EXERCISE —
Make an exact copy of the listing, without images.
+++ GIVEN INFORMATION
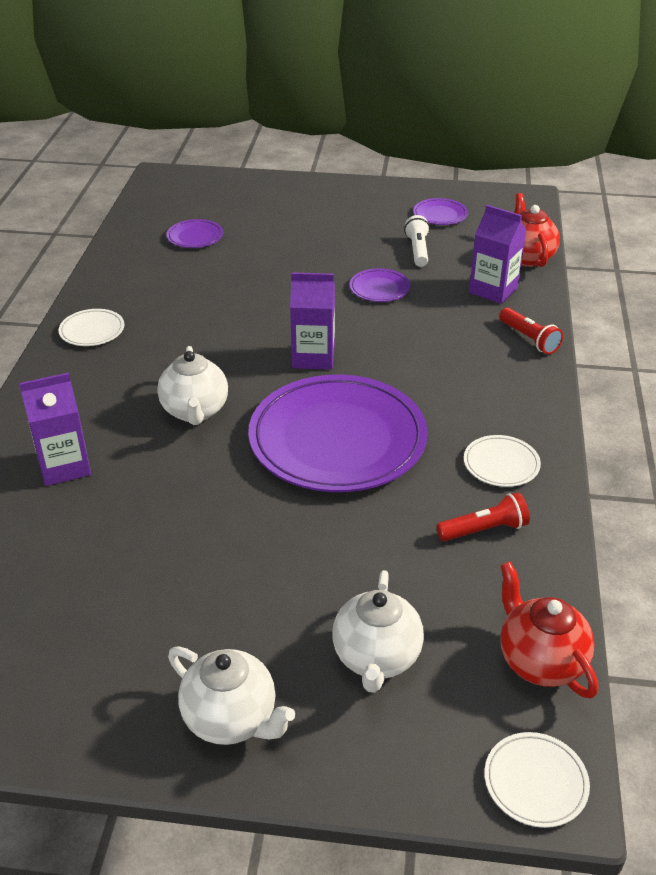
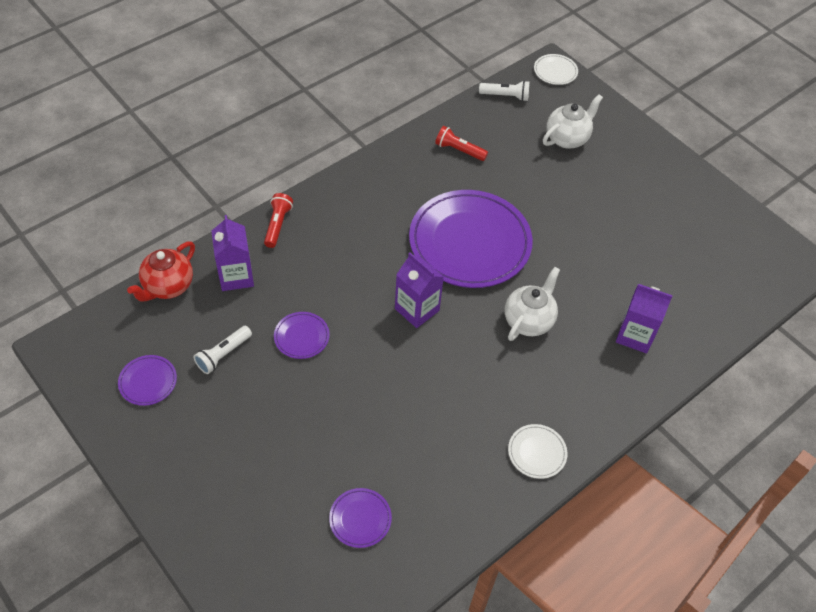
camera: 140 degrees left, 15 degrees up
white teapot [168,646,295,745] -> none
white plate [464,435,541,487] -> none
red teapot [500,562,598,699] -> white flashlight [479,81,530,101]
++++++
RESULT FOR THIS TASK —
camera: 140 degrees left, 15 degrees up
white teapot [168,646,295,745] -> none
white plate [464,435,541,487] -> none
red teapot [500,562,598,699] -> white flashlight [479,81,530,101]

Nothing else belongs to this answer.